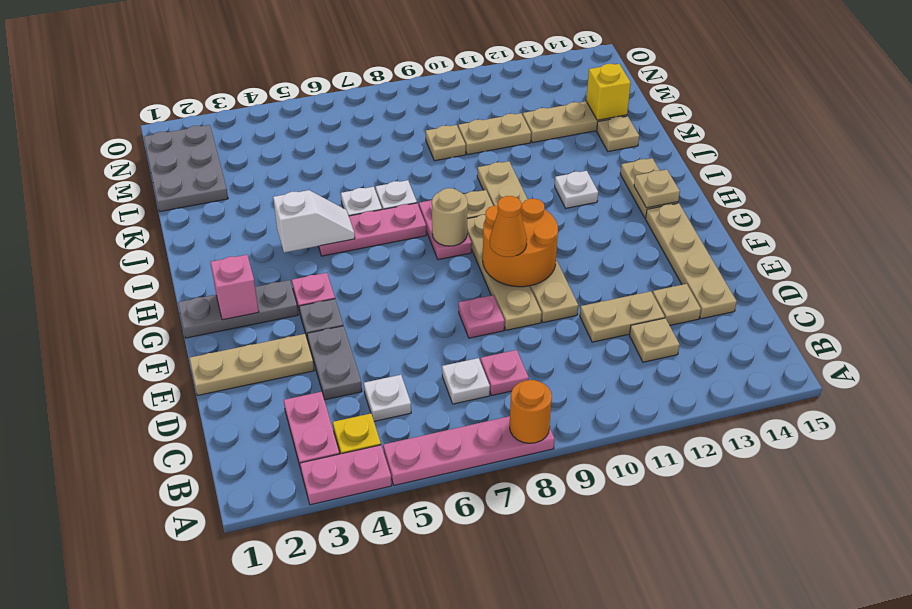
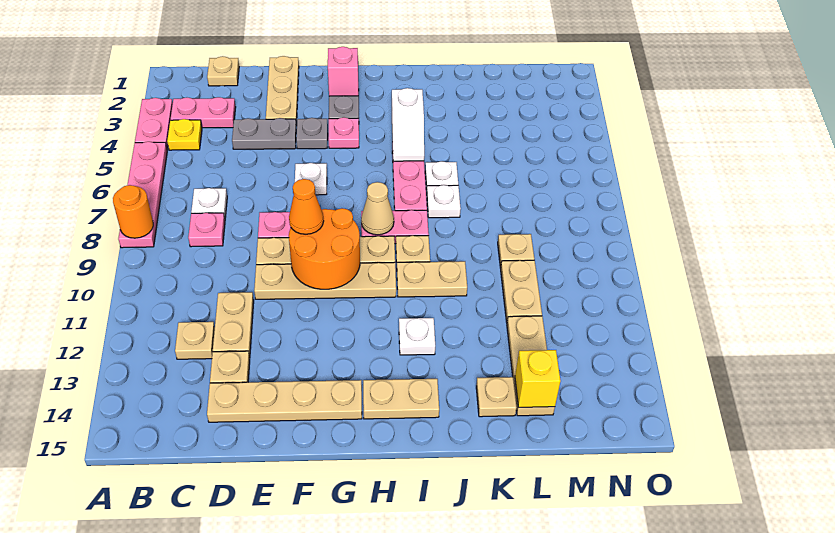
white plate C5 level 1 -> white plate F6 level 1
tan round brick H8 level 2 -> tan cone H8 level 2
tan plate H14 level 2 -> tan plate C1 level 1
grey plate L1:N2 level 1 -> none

^^^^^^^^^^^^^^^^

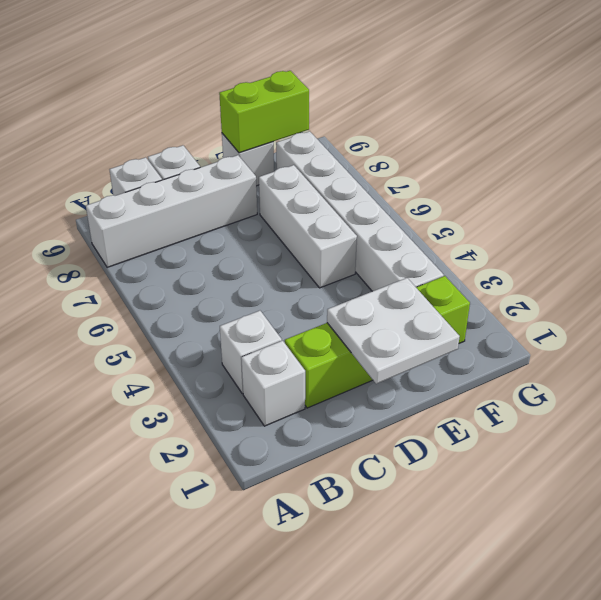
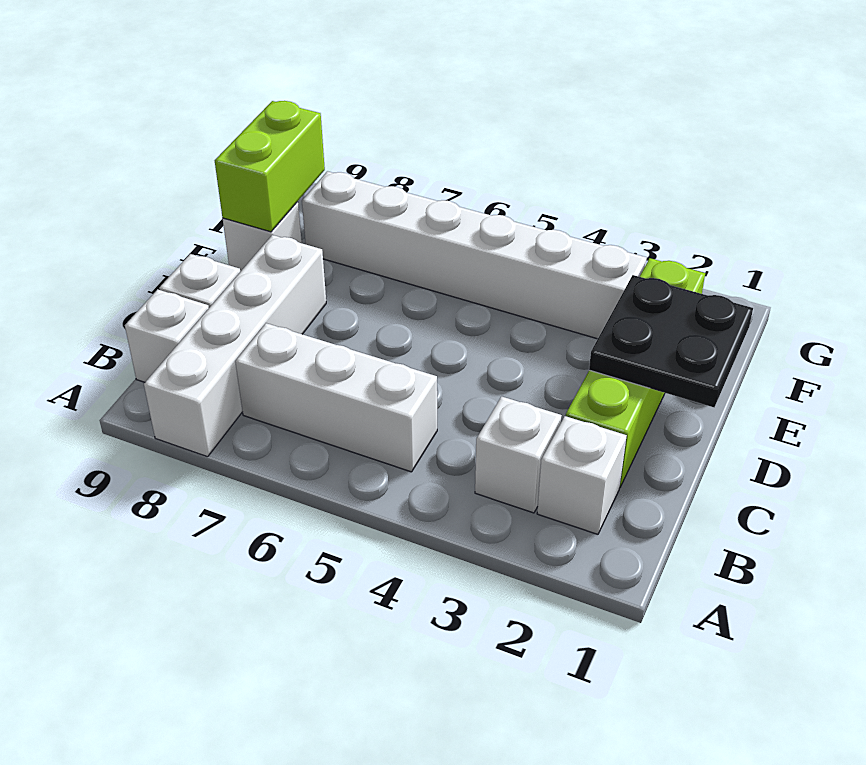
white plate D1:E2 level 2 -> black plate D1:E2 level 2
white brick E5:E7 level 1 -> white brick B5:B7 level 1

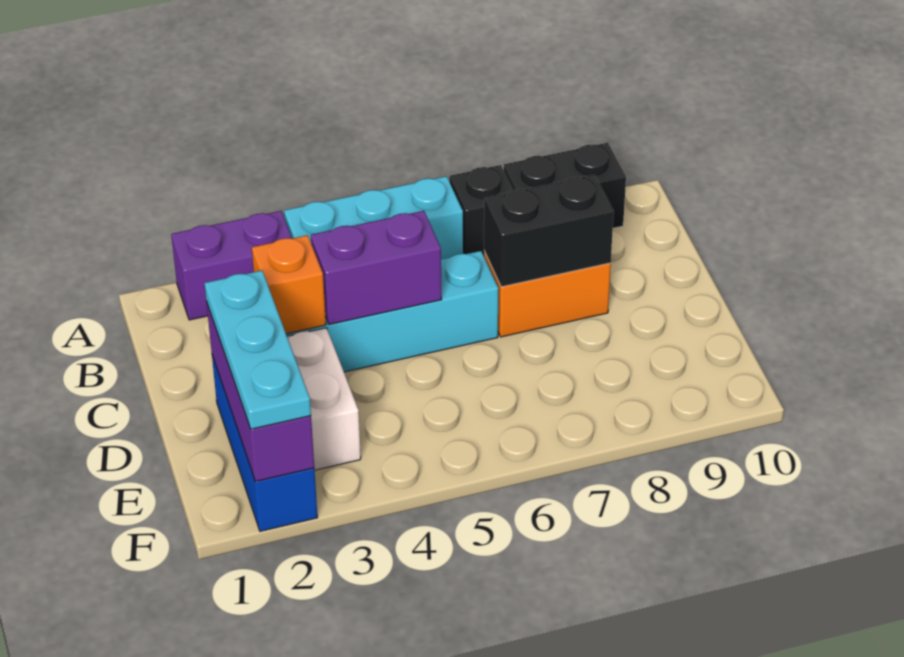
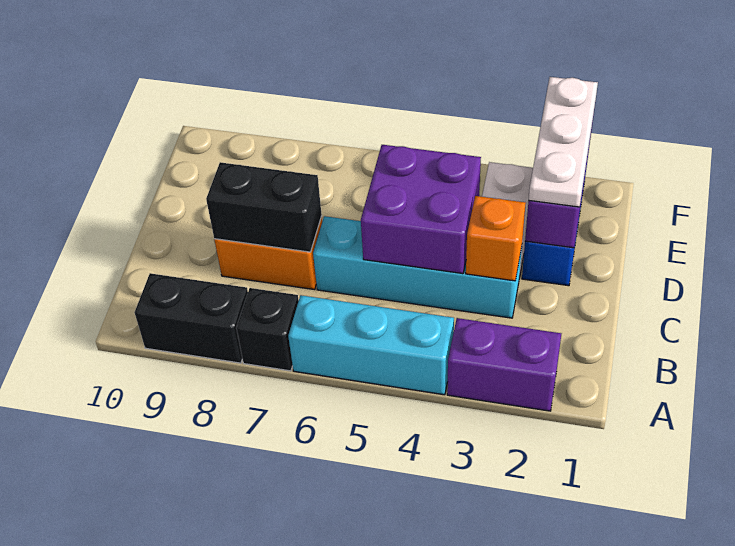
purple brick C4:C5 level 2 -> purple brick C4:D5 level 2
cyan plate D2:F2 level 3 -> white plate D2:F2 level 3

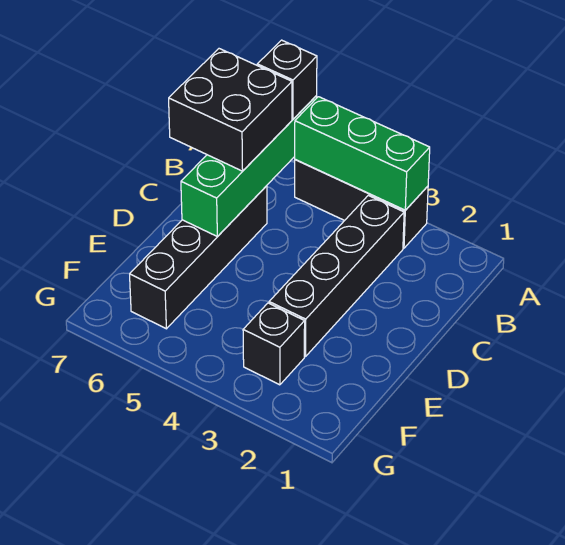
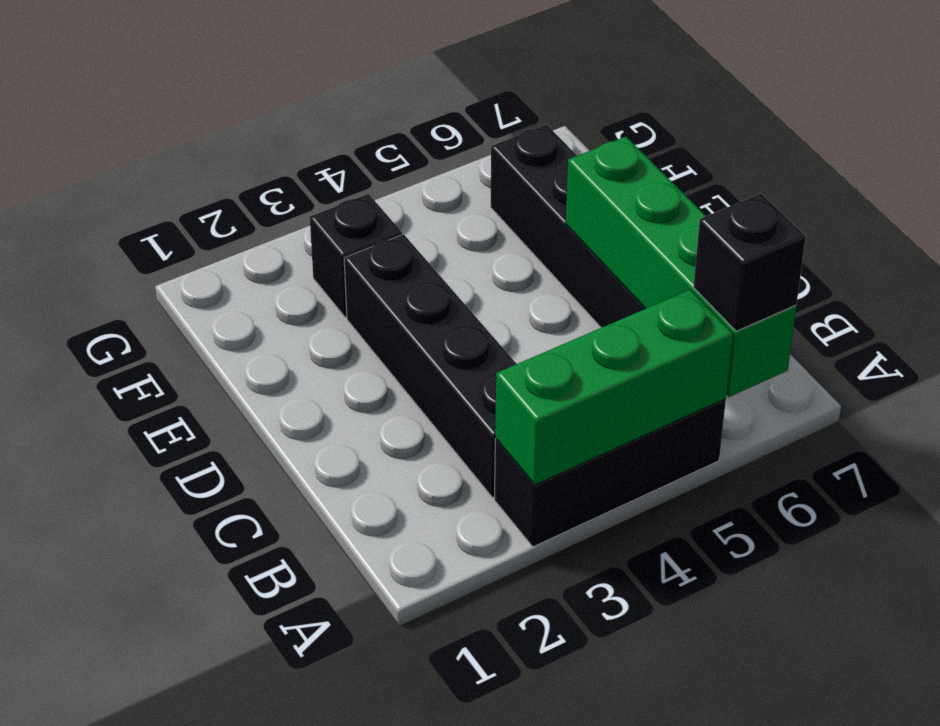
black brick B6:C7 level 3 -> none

^^^^^^^^^^^^^^^^

* **Work task**
All lines above starting at the one with "purple brick C4:C5" and ending at the one with "black brick B6:C7 level 3 -> none", inclusive, are to be printed again exactly, with the pictures left out.

* **Solution to the exercise**
purple brick C4:C5 level 2 -> purple brick C4:D5 level 2
cyan plate D2:F2 level 3 -> white plate D2:F2 level 3

black brick B6:C7 level 3 -> none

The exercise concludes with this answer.